Aim of the exercise:
Print the records exactly as written, and let no picture into the answer.

(Change detection data)
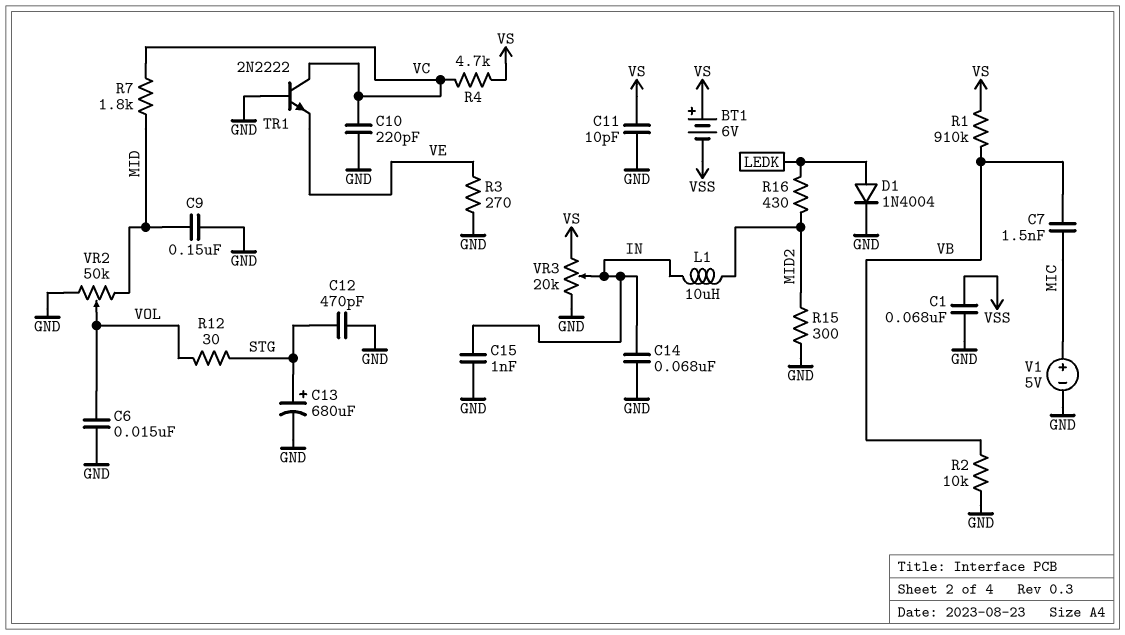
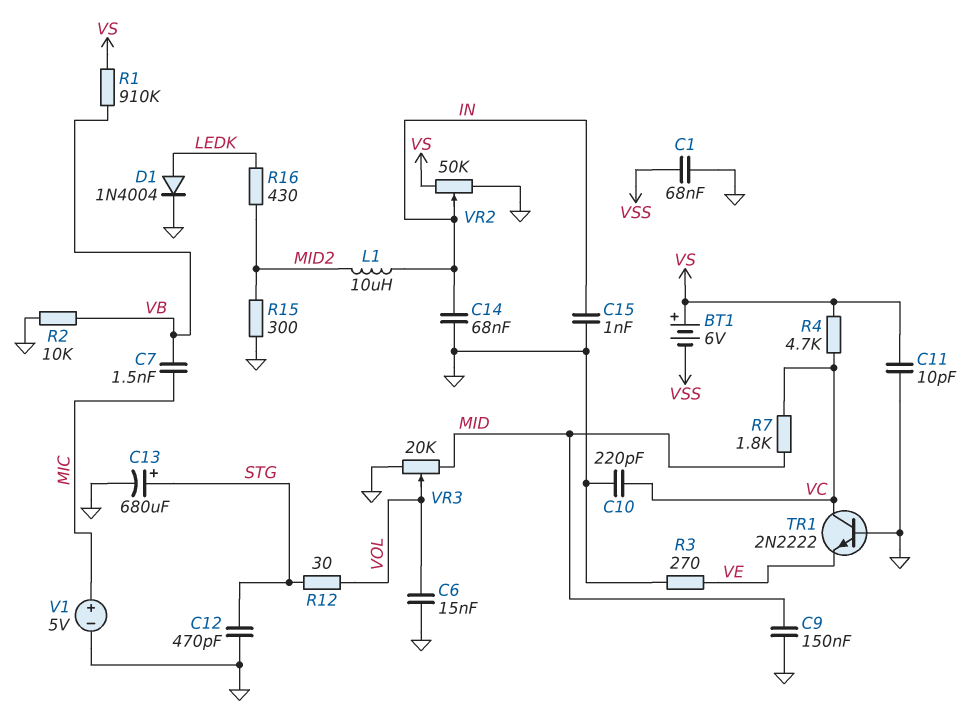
VR2: 50k (GND, MID, wiper VOL) -> 50k (GND, VS, wiper IN)
VR3: 20k (GND, VS, wiper IN) -> 20k (GND, MID, wiper VOL)

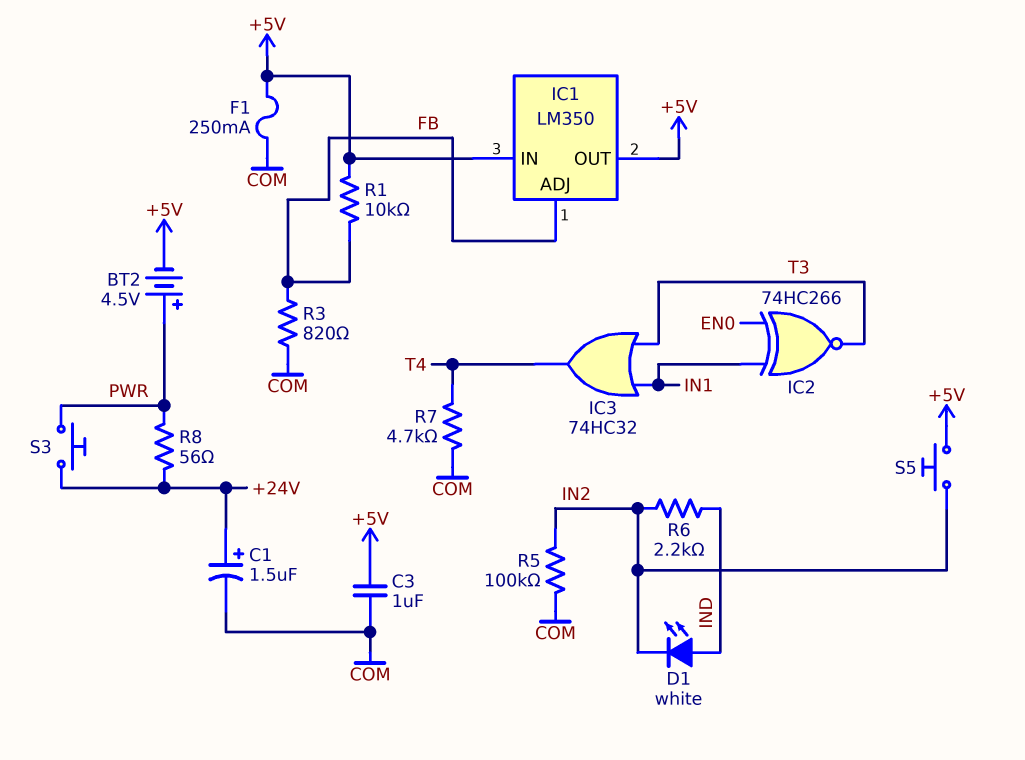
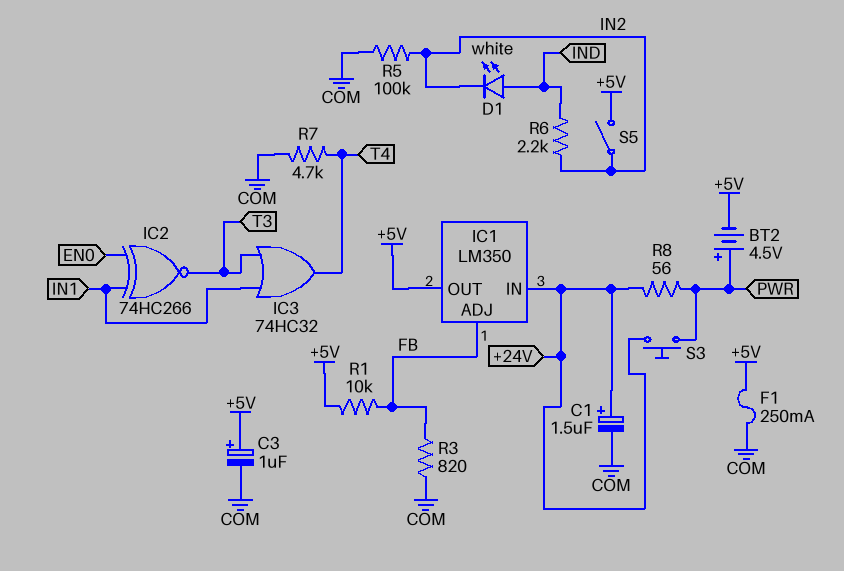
C3: 1uF (+5V, COM) -> 1uF (plus +5V, minus COM)
IC1 pin IN: +5V -> +24V
S5: button (+5V, IN2) -> switch (+5V, IN2)

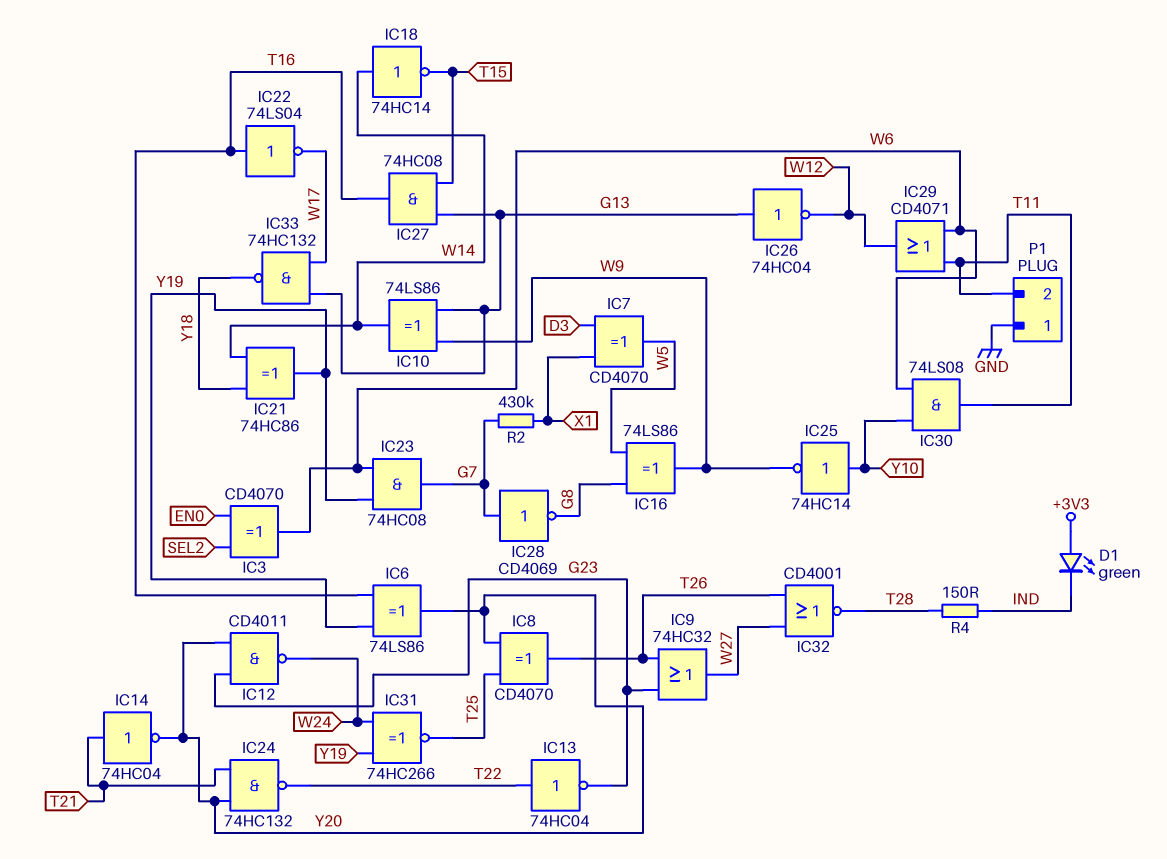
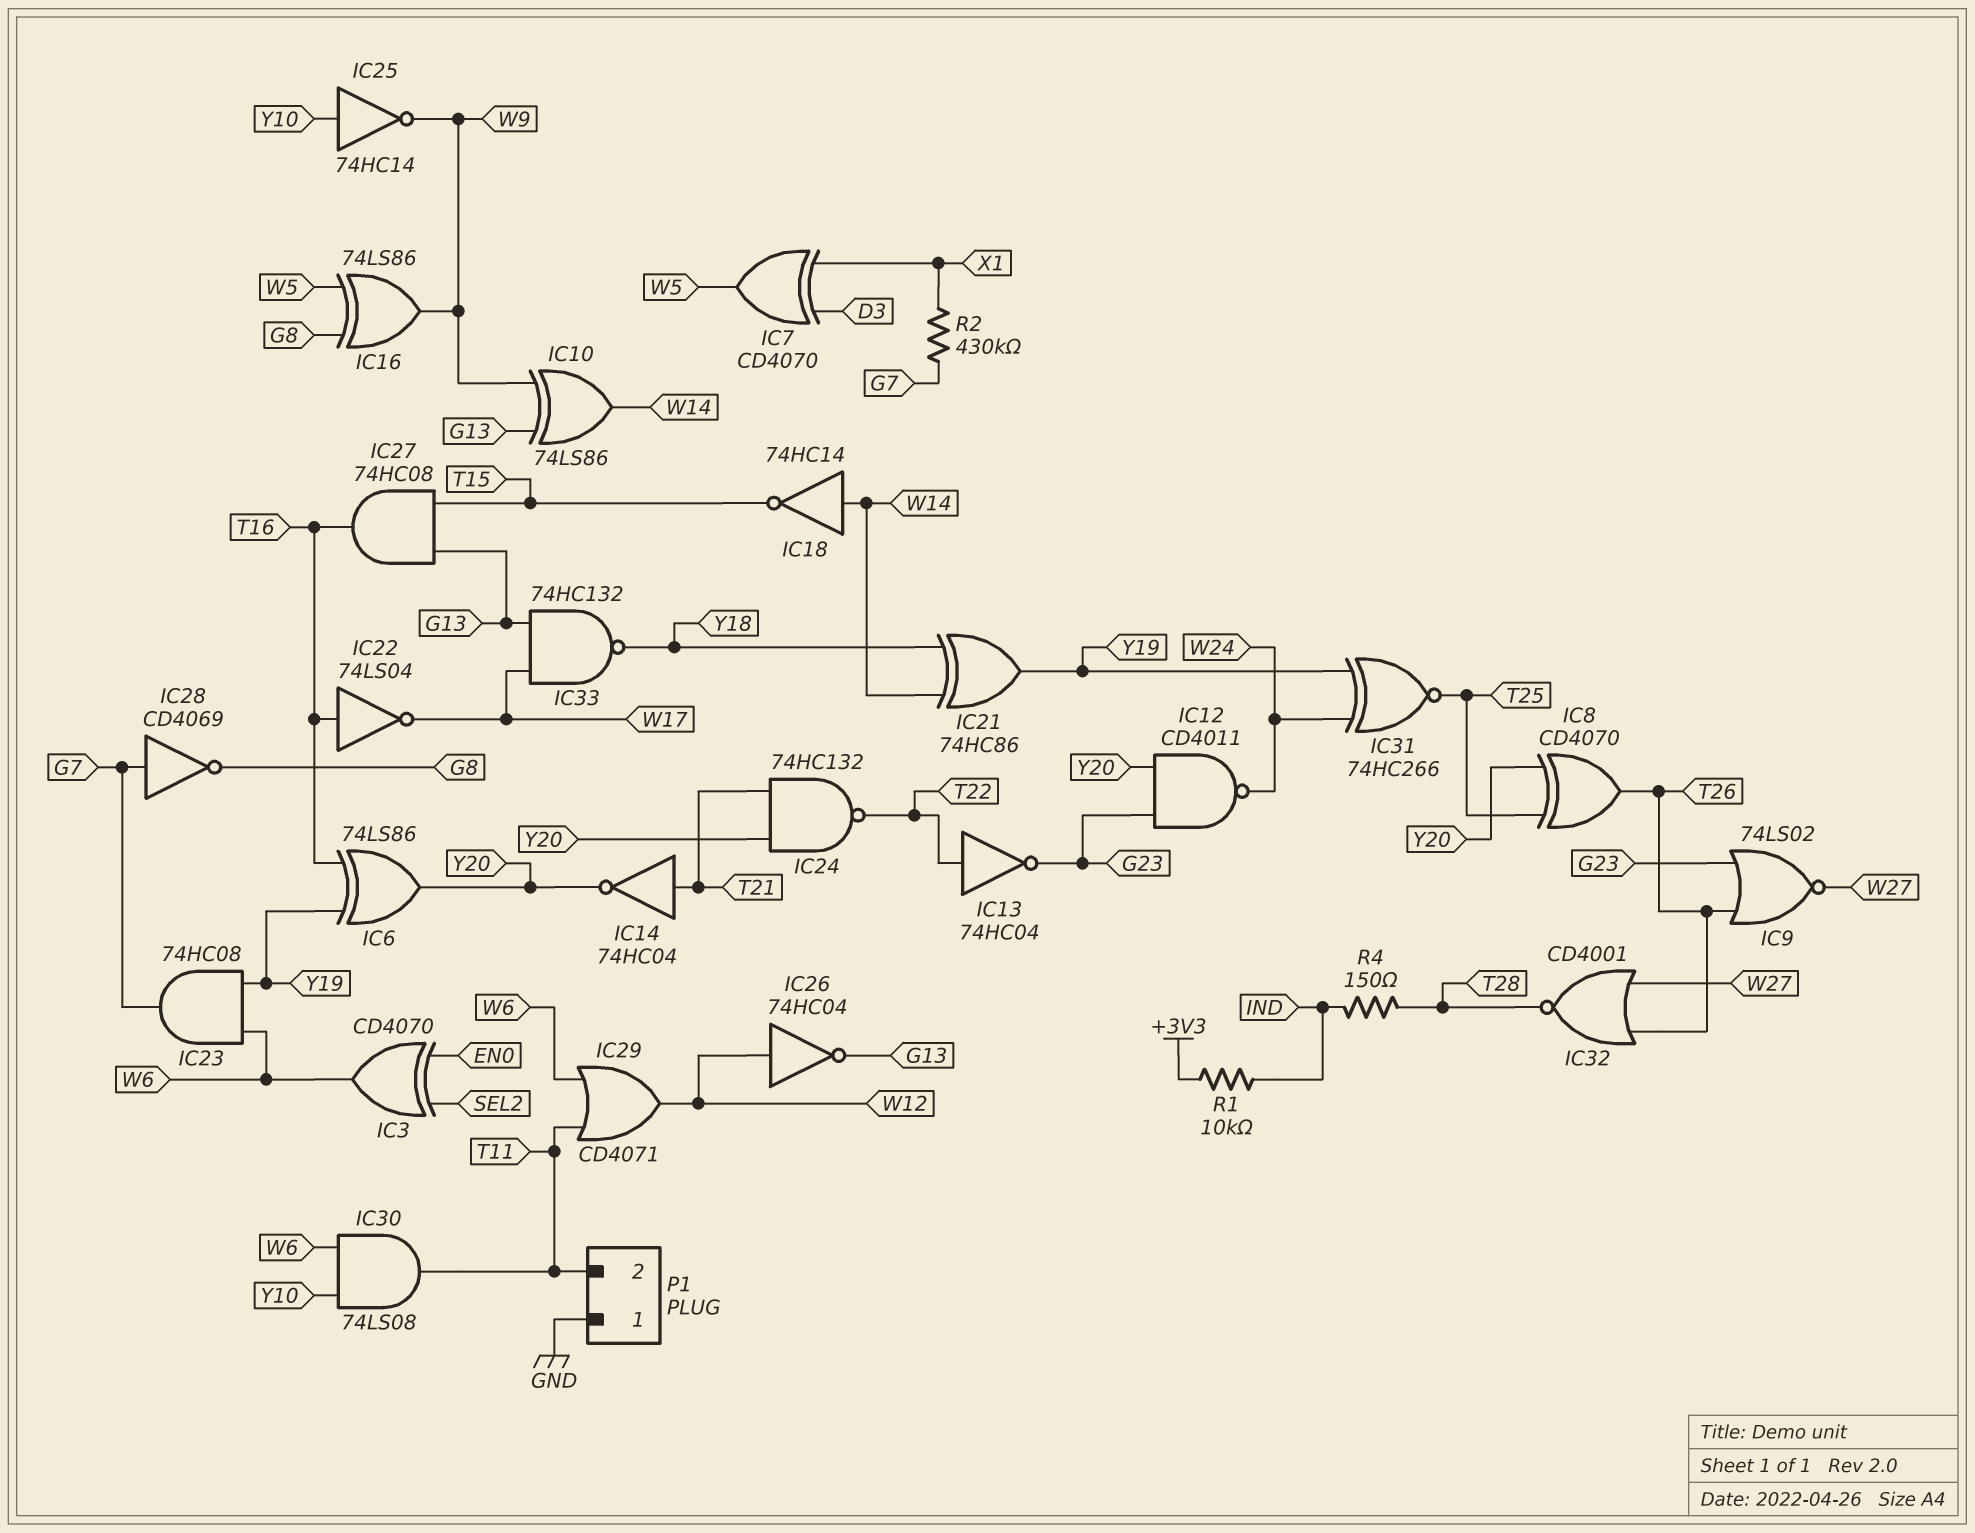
D1: LED green (A +3V3, K IND) -> none
IC9: OR 74HC32 (in G23, in T26, out W27) -> NOR 74LS02 (in G23, in T26, out W27)
IC26: NOT 74HC04 (in G13, out W12) -> NOT 74HC04 (in W12, out G13)
R1: none -> 10k (+3V3, IND)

Answer section:
VR2: 50k (GND, MID, wiper VOL) -> 50k (GND, VS, wiper IN)
VR3: 20k (GND, VS, wiper IN) -> 20k (GND, MID, wiper VOL)

C3: 1uF (+5V, COM) -> 1uF (plus +5V, minus COM)
IC1 pin IN: +5V -> +24V
S5: button (+5V, IN2) -> switch (+5V, IN2)

D1: LED green (A +3V3, K IND) -> none
IC9: OR 74HC32 (in G23, in T26, out W27) -> NOR 74LS02 (in G23, in T26, out W27)
IC26: NOT 74HC04 (in G13, out W12) -> NOT 74HC04 (in W12, out G13)
R1: none -> 10k (+3V3, IND)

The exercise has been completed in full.